WHAT NEEDS TO BE DONE:
From the line that holds "orange L-shape: (146, 221)" down to the last line of the listing below, reproduce each line exactly and nothing more, omitting pictures.

INPUT DATA:
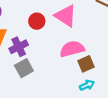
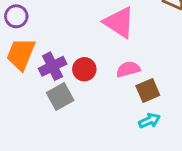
red circle: (37, 21) -> (84, 69), moved
pink semicircle: (72, 49) -> (128, 69), size x0.7

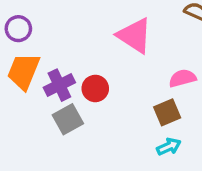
pink semicircle: (128, 69) -> (182, 78), moved

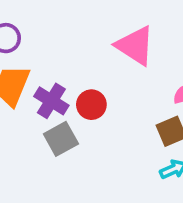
purple cross: (59, 85) -> (51, 101), turned -32

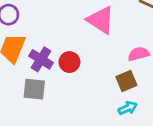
gray square: (61, 139) -> (34, 89), moved, turned 35

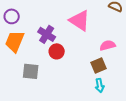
purple cross: (41, 59) -> (47, 34), moved
cyan arrow: (128, 108) -> (100, 85), turned 104

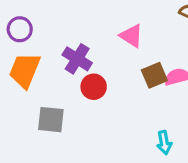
pink triangle: (80, 20) -> (131, 36), size x0.7
brown square: (99, 65) -> (154, 75), moved

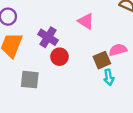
brown square: (154, 75) -> (102, 60), moved
cyan arrow: (164, 143) -> (109, 77), moved

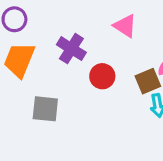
red circle: (59, 57) -> (102, 76), moved

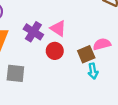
pink triangle: (125, 26) -> (58, 28), moved

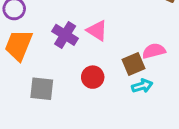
red circle: (55, 51) -> (93, 77), moved
cyan arrow: (93, 71) -> (142, 86), turned -96

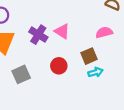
pink semicircle: (154, 51) -> (104, 32), moved
gray square: (42, 89) -> (21, 74), turned -30

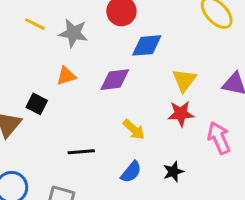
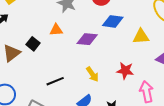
yellow triangle: (184, 80) -> (141, 36), moved, turned 36
black line: (81, 152) -> (55, 81), turned -30

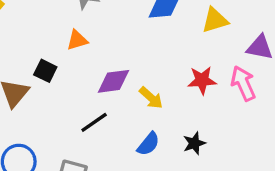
purple diamond: (87, 39) -> (113, 81), moved
pink arrow: (147, 92) -> (243, 83), moved

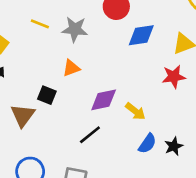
red star: (202, 80) -> (174, 77), moved
blue semicircle: (148, 144) -> (147, 144), moved

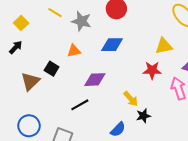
blue diamond: (141, 35) -> (112, 45), moved
yellow arrow: (135, 111) -> (131, 99), moved
blue semicircle: (147, 144) -> (118, 129), moved
black star: (174, 146) -> (143, 116), moved

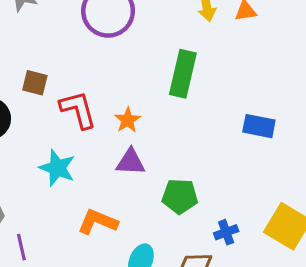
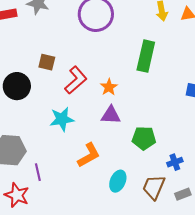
red L-shape: (78, 110) -> (76, 80), turned 64
cyan star: (57, 168) -> (62, 119), turned -30
orange L-shape: (98, 222) -> (89, 155), turned 128

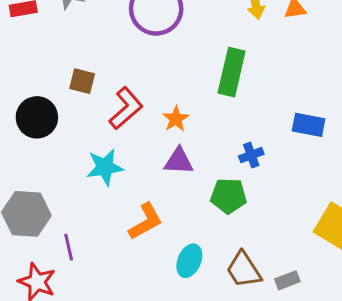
blue cross: (175, 162) -> (251, 155), moved
brown trapezoid: (154, 187) -> (244, 270), turned -56

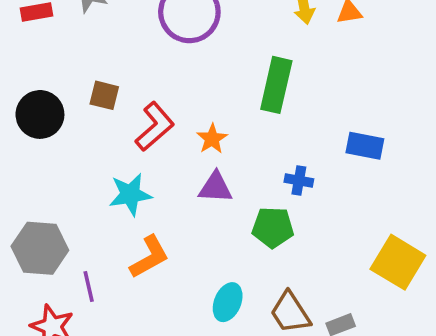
black circle: (37, 117) -> (40, 114), moved
blue cross: (251, 155) -> (299, 180), turned 30
orange L-shape: (146, 221) -> (149, 257), moved

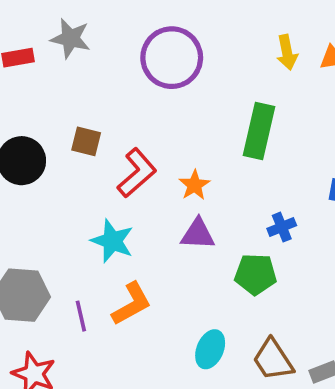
blue cross: (299, 180) -> (282, 227), turned -32
cyan star: (130, 194) -> (112, 241), turned 30
purple line: (89, 286) -> (81, 316), moved

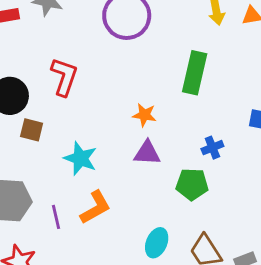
brown square: (86, 141) -> (32, 130), moved
red L-shape: (137, 173) -> (64, 77), moved, turned -30
orange star: (194, 185) -> (144, 115), turned -30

SOLUTION FOR THIS TASK:
orange L-shape: (146, 221) -> (149, 257), moved

blue cross: (299, 180) -> (282, 227), turned -32
cyan star: (130, 194) -> (112, 241), turned 30
purple line: (89, 286) -> (81, 316), moved

brown square: (86, 141) -> (32, 130), moved
red L-shape: (137, 173) -> (64, 77), moved, turned -30
orange star: (194, 185) -> (144, 115), turned -30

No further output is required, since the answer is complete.